Input data
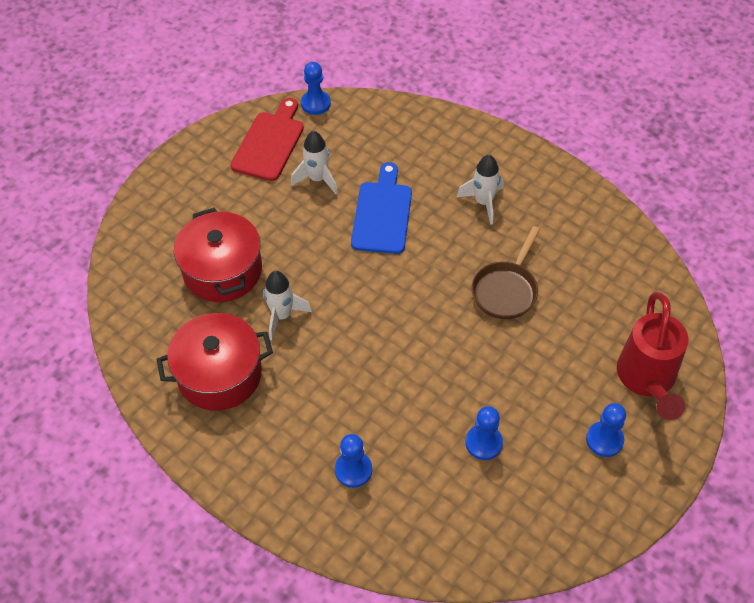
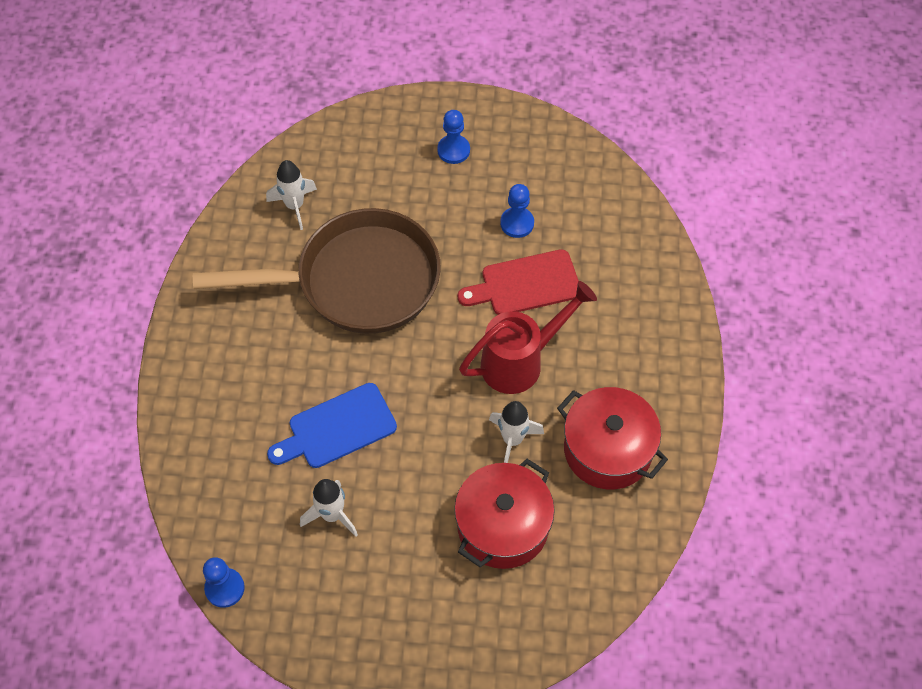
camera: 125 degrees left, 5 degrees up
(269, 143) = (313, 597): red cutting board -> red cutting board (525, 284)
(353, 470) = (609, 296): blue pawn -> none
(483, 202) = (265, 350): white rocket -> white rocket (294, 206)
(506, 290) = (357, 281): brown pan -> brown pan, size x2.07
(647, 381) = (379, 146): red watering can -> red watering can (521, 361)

Work to complete
Each entry above should be reproduced exactly, with the pictures removed.

Task response
camera: 125 degrees left, 5 degrees up
(269, 143) = (313, 597): red cutting board -> red cutting board (525, 284)
(353, 470) = (609, 296): blue pawn -> none
(483, 202) = (265, 350): white rocket -> white rocket (294, 206)
(506, 290) = (357, 281): brown pan -> brown pan, size x2.07
(647, 381) = (379, 146): red watering can -> red watering can (521, 361)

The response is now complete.